(Task goal) Scan the listing beneath this sentence. Report each line with the word "yellow".

-=-=-=-=-

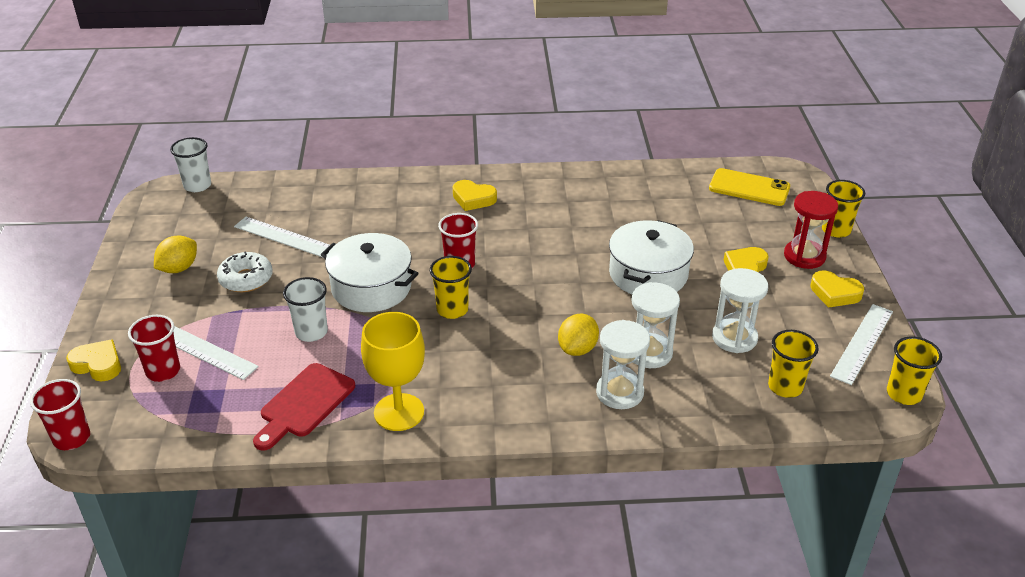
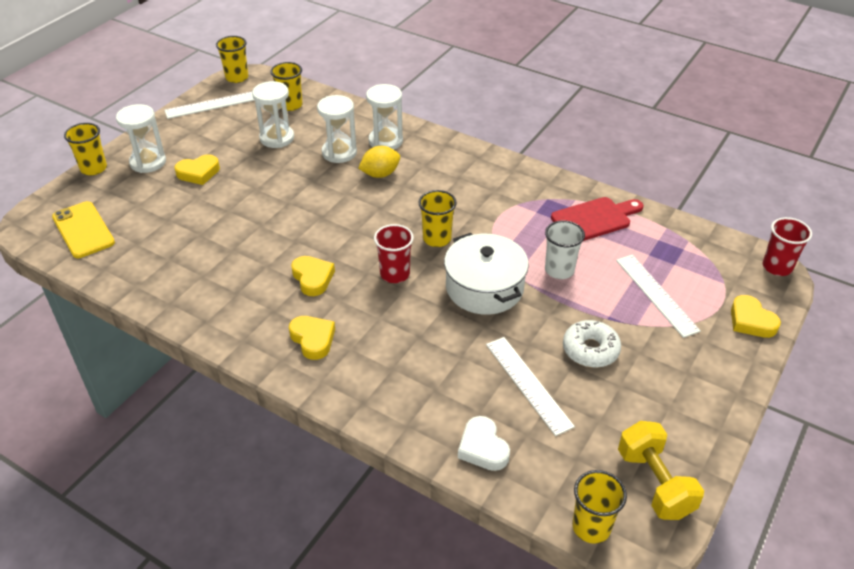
camera: 145 degrees left, 5 degrees up
(161, 220) = (654, 483): none -> yellow dumbbell
(163, 371) = (695, 290): red cup -> none
(179, 268) = (653, 396): yellow lemon -> none
(197, 185) = (591, 527): white cup -> yellow cup
(294, 193) = (483, 448): none -> white heart
(399, 412) = (533, 187): yellow goblet -> none
(648, 274) = (267, 199): white pot -> none
(804, 256) = (148, 162): red hourglass -> white hourglass
(834, 293) = (175, 134): yellow heart -> yellow heart (313, 278)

-=-=-=-=-

(Response below)
(161, 220) = (654, 483): none -> yellow dumbbell
(179, 268) = (653, 396): yellow lemon -> none
(197, 185) = (591, 527): white cup -> yellow cup
(399, 412) = (533, 187): yellow goblet -> none
(834, 293) = (175, 134): yellow heart -> yellow heart (313, 278)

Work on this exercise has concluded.